→ **Try it**
Report each line below that carries the word "purple".

→ **Data for processing**
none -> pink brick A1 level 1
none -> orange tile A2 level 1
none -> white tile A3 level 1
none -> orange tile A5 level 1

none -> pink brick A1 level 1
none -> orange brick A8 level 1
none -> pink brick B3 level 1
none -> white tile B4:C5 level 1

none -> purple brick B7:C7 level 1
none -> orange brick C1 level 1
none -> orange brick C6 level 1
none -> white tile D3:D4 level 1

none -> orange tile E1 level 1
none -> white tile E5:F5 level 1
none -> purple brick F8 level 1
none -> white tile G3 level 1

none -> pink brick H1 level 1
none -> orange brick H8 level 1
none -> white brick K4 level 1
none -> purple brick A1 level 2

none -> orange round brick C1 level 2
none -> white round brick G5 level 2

→ **Answer section**
none -> purple brick B7:C7 level 1
none -> purple brick F8 level 1
none -> purple brick A1 level 2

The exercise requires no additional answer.